======== Data to use
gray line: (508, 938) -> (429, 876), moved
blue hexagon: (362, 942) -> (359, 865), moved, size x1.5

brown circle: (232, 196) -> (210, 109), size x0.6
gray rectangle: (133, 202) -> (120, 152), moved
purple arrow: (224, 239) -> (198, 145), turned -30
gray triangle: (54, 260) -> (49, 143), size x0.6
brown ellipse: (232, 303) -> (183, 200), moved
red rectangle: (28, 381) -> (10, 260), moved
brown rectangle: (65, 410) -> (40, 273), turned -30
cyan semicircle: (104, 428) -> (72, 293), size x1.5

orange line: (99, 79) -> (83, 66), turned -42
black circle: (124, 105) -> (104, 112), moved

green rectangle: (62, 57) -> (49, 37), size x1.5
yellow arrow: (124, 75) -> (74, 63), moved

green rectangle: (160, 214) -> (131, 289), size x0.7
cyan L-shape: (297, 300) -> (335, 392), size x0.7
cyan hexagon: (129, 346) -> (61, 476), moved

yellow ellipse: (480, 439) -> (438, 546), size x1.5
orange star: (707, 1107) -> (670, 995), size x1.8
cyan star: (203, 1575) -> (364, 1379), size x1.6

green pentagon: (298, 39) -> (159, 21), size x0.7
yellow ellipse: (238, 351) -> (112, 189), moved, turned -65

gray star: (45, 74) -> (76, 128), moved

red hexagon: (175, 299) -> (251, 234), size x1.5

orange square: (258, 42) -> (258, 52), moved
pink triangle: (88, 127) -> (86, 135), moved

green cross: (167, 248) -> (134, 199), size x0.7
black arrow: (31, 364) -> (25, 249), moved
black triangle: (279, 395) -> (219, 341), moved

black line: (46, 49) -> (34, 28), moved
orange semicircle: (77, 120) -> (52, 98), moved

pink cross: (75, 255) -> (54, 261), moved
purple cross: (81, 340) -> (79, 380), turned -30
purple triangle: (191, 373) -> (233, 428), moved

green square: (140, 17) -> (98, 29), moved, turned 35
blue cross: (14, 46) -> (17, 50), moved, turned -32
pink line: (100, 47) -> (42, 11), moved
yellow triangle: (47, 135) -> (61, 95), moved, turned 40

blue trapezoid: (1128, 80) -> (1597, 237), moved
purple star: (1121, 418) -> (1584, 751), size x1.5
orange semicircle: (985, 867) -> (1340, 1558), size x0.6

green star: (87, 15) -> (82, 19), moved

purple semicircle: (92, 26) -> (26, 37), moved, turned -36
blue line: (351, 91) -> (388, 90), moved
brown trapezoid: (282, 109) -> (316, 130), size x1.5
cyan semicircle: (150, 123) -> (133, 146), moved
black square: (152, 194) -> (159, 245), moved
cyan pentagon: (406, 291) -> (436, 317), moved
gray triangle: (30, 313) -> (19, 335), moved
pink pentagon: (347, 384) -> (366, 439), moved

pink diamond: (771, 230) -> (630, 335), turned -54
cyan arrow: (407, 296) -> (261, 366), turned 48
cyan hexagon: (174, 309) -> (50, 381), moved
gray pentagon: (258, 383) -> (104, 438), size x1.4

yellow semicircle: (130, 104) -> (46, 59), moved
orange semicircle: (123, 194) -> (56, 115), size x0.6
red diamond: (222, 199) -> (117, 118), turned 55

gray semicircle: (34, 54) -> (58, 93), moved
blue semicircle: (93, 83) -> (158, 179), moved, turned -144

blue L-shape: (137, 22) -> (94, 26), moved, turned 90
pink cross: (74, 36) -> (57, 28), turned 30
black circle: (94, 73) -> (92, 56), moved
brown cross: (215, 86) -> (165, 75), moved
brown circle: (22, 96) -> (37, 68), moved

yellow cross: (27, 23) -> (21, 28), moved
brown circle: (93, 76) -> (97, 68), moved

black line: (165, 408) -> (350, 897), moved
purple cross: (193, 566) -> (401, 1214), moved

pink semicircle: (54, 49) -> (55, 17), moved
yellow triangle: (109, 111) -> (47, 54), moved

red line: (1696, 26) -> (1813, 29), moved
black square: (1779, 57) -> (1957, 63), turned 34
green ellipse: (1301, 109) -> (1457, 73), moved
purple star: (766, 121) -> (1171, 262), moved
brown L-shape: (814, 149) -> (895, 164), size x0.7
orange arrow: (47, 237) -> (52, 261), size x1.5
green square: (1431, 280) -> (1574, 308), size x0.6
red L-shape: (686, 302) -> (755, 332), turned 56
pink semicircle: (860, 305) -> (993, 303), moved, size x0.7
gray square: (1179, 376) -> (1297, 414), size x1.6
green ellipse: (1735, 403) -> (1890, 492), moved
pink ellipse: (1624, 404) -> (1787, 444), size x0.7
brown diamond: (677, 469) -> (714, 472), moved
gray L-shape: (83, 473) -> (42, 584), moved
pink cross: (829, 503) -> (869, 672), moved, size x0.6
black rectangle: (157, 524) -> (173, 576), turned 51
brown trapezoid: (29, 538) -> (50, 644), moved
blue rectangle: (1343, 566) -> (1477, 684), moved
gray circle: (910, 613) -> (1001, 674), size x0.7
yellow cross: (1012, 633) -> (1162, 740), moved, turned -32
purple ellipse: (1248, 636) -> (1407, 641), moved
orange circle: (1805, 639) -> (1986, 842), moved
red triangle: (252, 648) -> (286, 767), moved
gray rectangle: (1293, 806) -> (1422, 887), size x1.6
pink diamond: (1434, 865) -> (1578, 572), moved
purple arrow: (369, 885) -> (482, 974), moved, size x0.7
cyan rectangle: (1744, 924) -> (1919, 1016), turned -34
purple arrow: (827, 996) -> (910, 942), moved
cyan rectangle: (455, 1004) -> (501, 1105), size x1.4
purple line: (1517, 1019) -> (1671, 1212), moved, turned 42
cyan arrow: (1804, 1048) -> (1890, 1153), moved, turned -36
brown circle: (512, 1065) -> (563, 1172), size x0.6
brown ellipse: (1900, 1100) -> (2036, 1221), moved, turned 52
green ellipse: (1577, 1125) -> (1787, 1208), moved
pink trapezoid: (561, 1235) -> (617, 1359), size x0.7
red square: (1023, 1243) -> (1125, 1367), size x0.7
================
• [Prompt]: Go through the material and report each line that holds the string "pentagon".

• [Answer box]:
green pentagon: (298, 39) -> (159, 21), size x0.7
cyan pentagon: (406, 291) -> (436, 317), moved
pink pentagon: (347, 384) -> (366, 439), moved
gray pentagon: (258, 383) -> (104, 438), size x1.4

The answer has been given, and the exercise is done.